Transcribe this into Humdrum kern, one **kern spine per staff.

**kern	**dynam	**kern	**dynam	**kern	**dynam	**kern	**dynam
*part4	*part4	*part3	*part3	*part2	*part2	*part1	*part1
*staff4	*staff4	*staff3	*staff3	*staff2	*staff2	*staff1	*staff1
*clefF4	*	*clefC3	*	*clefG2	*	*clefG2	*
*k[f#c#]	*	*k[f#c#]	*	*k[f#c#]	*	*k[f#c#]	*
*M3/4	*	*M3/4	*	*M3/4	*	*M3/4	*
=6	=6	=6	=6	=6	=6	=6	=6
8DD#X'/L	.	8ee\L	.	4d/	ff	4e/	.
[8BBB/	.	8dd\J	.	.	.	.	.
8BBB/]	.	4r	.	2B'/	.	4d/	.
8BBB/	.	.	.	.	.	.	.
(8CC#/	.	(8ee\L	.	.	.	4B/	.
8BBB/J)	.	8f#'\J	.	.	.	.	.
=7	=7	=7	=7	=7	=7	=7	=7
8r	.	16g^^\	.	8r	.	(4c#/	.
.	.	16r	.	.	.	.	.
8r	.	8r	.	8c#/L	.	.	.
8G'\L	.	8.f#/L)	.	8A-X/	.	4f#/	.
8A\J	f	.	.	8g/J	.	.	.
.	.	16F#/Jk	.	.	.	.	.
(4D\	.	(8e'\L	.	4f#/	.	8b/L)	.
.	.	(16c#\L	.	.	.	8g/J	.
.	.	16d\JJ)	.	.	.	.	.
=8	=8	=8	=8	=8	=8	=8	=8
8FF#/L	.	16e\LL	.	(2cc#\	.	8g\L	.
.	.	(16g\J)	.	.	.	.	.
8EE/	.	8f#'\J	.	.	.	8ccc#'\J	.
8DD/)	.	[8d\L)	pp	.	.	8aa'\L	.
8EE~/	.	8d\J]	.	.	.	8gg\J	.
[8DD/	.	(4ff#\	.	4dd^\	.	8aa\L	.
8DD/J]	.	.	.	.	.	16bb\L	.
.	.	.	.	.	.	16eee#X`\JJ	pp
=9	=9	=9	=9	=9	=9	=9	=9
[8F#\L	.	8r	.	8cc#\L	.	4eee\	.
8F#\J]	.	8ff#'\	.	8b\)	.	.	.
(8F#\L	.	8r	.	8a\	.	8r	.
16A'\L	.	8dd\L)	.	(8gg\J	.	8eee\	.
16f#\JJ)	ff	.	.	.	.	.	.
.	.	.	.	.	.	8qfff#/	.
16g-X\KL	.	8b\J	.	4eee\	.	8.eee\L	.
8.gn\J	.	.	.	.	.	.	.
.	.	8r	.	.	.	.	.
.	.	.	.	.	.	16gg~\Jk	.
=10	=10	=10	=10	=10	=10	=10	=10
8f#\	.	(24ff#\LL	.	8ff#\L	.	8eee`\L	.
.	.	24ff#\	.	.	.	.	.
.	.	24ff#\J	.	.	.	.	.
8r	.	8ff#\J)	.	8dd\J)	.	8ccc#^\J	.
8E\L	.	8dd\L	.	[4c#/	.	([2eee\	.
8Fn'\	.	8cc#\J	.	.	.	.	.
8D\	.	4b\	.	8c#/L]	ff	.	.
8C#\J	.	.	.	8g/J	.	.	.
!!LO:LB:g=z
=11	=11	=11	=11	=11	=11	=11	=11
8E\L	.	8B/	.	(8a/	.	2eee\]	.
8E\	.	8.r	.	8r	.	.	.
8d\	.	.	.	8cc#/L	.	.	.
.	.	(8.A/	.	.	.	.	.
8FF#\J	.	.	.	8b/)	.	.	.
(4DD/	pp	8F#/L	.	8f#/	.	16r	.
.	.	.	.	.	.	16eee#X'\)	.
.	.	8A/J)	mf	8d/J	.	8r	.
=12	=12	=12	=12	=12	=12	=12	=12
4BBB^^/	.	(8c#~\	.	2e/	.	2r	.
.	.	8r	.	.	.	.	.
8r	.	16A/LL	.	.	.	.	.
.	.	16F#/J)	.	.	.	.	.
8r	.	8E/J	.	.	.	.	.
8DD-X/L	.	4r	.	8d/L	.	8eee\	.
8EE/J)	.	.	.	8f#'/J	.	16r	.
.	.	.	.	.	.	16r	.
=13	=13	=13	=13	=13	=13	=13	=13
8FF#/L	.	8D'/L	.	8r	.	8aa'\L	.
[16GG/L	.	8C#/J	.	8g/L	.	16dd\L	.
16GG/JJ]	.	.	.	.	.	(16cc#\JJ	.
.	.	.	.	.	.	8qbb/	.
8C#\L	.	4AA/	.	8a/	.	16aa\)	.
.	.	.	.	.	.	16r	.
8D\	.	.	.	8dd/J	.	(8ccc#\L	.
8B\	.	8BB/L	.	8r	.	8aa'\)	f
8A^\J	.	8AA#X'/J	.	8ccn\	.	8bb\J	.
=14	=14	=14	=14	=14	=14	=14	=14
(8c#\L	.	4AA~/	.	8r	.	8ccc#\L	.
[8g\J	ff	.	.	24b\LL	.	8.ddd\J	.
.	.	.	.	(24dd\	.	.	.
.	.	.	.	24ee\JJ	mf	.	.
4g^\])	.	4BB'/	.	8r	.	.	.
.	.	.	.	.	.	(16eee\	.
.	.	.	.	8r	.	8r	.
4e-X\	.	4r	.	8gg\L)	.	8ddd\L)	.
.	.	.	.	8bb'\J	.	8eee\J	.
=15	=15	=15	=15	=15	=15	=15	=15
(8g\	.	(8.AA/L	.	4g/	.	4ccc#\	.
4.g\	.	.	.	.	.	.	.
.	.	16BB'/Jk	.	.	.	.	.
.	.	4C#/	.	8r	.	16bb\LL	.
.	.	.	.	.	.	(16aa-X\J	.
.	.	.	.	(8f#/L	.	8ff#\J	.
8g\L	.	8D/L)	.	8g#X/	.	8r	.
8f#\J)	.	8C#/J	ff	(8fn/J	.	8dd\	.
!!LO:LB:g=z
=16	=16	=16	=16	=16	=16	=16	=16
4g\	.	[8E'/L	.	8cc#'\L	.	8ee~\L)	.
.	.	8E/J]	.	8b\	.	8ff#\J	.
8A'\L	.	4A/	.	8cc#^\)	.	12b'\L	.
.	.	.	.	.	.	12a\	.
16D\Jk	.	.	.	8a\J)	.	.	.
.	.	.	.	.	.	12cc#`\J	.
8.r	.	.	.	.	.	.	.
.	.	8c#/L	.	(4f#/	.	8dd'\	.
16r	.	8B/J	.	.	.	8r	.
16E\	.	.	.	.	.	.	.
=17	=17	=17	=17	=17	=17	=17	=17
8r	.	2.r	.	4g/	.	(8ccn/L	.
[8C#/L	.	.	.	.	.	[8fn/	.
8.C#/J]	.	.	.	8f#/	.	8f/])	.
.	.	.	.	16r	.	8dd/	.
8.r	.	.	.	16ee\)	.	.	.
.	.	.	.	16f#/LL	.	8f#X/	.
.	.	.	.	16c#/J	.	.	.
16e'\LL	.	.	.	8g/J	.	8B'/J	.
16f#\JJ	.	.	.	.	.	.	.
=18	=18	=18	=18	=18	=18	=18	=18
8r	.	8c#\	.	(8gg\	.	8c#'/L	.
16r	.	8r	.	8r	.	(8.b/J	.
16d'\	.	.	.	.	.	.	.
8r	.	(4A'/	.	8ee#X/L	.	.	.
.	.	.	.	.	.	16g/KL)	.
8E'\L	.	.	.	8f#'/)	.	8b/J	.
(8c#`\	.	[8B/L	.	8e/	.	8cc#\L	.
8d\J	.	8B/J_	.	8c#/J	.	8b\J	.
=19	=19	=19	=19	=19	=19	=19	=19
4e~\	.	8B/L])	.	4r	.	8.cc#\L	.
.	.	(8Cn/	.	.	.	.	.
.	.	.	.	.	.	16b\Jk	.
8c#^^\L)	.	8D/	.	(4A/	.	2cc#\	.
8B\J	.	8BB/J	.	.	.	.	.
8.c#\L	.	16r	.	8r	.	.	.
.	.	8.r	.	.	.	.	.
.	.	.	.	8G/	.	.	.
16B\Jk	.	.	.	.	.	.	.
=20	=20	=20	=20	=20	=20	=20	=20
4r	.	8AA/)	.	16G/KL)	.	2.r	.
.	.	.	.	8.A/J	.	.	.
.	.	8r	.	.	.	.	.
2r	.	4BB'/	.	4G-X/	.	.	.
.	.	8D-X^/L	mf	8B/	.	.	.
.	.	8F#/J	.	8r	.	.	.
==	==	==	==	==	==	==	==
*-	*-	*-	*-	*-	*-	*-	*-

______________________________

▶ Tu objetivo:
Reúne cada línea de las entradas que contenga la cadena "kern", teniendo en cuenta mayúsculas y minúsculas.

▶ Solución escrita:
Transcribe this into Humdrum kern, one **kern spine per staff.
**kern	**dynam	**kern	**dynam	**kern	**dynam	**kern	**dynam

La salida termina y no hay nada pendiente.